[Before and after coordinates]
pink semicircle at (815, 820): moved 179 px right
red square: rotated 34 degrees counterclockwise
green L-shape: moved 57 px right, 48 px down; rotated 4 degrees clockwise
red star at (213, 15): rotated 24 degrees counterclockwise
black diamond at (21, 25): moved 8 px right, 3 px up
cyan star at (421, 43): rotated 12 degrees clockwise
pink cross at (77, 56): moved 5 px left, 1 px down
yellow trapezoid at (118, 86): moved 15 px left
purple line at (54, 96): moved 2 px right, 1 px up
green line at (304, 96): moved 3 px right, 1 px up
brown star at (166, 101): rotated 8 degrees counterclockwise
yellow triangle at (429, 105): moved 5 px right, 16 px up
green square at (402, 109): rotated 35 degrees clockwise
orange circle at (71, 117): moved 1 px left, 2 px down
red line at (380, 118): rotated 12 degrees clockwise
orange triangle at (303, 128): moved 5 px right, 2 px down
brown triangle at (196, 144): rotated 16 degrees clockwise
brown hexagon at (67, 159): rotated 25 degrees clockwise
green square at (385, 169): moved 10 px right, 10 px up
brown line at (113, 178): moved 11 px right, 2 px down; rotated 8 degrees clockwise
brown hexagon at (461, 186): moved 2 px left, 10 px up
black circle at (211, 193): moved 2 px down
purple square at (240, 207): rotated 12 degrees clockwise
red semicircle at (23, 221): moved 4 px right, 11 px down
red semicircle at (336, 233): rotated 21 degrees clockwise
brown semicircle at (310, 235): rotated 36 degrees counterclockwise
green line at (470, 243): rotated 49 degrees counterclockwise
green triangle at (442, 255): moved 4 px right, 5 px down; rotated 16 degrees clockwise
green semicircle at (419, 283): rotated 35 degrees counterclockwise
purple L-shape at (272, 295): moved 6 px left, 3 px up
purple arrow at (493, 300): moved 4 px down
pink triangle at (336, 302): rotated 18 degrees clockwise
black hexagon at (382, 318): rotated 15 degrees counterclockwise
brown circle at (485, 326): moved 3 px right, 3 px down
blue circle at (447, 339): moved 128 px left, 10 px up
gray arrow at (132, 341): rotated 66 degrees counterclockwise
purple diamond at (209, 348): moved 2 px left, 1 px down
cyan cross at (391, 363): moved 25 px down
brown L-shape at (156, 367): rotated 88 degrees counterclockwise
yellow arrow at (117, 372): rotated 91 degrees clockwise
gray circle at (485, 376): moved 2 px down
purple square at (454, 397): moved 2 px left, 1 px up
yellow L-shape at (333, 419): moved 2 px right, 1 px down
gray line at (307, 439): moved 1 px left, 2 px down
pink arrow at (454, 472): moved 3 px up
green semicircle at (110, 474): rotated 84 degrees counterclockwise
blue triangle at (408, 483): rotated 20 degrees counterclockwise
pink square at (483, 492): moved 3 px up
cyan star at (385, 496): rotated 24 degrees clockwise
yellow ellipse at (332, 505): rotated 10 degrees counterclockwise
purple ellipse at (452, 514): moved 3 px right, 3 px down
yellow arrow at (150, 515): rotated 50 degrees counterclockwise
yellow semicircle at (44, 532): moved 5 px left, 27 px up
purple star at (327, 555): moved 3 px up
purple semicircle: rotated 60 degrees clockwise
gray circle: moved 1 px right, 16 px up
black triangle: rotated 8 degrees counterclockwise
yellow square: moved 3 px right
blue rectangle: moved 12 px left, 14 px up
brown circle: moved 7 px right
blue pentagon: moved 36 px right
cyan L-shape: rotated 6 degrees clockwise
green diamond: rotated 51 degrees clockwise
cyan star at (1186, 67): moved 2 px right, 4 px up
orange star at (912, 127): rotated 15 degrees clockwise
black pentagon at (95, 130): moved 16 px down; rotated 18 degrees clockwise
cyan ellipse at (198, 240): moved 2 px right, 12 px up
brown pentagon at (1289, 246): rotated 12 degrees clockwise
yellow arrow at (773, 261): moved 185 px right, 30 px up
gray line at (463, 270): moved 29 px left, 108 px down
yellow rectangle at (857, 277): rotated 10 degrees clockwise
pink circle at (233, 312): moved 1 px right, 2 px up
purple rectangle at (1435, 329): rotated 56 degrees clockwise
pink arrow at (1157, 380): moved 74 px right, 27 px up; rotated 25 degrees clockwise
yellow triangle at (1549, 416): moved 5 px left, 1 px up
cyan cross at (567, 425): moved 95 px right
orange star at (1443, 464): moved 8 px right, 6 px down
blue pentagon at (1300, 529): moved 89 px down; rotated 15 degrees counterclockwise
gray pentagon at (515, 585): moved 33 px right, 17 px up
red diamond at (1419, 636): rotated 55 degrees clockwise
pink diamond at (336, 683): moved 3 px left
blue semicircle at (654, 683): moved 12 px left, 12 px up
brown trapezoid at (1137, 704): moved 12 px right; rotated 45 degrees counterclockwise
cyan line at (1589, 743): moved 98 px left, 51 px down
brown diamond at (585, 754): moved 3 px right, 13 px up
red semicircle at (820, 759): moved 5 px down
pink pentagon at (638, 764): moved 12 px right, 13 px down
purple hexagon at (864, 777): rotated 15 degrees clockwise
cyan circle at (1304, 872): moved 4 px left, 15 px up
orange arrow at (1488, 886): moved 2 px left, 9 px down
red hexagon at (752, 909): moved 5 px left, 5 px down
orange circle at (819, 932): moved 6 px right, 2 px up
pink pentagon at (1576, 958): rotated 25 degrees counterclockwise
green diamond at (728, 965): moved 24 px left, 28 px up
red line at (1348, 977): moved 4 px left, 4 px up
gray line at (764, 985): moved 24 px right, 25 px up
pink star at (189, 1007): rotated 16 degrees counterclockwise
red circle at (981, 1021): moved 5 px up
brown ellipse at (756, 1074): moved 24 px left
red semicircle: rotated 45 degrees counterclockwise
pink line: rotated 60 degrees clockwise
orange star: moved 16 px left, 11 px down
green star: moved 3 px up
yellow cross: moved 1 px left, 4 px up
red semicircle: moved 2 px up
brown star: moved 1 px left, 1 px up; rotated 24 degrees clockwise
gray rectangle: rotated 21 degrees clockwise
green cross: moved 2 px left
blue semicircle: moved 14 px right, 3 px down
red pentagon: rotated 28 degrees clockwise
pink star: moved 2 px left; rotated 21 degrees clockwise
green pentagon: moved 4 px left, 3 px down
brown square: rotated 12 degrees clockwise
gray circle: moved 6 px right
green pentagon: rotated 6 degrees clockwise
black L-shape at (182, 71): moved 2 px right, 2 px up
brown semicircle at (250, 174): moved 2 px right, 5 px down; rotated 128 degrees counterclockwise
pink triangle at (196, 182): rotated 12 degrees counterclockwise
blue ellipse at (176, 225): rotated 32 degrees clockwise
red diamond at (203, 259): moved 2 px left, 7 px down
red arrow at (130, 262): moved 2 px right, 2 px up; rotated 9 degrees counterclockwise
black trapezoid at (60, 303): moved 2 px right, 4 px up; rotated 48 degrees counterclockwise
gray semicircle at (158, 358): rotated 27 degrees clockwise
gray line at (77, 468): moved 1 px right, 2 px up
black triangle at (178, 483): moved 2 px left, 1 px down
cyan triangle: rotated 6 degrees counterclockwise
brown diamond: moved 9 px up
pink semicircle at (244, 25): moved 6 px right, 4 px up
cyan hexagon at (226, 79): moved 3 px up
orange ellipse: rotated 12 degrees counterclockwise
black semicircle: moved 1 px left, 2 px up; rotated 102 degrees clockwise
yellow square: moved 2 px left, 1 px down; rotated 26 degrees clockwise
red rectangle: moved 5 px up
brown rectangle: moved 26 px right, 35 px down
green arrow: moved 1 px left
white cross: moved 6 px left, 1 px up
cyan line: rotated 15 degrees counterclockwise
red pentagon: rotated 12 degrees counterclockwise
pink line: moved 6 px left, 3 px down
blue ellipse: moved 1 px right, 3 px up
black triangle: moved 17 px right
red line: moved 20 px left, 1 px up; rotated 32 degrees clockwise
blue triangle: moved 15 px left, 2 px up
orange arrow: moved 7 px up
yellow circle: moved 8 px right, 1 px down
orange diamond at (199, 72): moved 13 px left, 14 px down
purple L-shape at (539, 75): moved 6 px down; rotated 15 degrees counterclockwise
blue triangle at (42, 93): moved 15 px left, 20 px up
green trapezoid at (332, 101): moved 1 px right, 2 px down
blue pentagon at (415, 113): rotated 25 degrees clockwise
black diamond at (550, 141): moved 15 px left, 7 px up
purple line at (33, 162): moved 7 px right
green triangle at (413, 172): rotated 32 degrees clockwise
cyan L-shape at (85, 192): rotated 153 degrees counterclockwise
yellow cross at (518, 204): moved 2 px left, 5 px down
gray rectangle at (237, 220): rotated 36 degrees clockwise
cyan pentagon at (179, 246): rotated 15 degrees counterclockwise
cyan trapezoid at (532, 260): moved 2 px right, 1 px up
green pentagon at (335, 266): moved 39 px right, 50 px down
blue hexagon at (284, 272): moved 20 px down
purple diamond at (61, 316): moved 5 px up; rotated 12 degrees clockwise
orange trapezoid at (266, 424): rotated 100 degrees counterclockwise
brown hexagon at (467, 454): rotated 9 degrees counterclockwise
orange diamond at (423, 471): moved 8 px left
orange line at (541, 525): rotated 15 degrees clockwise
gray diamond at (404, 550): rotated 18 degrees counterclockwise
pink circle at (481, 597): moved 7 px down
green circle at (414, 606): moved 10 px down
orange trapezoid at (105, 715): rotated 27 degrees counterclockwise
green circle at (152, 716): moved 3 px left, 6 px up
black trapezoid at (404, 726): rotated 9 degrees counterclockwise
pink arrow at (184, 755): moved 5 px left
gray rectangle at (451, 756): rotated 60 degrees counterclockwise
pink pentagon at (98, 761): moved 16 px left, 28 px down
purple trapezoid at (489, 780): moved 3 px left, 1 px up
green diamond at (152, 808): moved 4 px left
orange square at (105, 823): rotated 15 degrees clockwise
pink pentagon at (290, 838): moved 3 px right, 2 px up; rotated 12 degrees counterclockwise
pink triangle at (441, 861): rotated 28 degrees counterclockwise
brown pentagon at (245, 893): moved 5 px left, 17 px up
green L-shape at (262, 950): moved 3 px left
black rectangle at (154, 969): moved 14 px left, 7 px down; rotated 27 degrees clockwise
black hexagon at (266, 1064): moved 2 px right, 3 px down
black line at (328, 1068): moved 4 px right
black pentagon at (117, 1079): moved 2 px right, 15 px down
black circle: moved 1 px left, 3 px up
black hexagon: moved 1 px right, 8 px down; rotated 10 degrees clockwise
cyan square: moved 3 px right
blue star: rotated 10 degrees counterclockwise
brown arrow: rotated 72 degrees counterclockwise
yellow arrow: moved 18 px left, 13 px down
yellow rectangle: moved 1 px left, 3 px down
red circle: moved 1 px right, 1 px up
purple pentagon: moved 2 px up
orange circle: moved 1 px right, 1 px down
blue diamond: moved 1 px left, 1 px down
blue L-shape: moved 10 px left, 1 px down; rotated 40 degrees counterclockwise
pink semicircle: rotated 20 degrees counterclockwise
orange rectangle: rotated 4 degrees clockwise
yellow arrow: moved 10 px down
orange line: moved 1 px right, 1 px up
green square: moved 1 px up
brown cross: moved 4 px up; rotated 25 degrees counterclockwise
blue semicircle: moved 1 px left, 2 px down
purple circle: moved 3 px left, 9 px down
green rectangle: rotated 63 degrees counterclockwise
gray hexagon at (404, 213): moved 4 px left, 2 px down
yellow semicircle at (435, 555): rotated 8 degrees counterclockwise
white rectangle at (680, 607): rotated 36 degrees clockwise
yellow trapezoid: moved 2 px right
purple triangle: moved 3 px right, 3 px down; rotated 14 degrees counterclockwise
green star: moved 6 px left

EXERCISE REQUIREMENTS: A bare number is the whole answer: how many lines in the entries contain "shape"?

RESULT: 10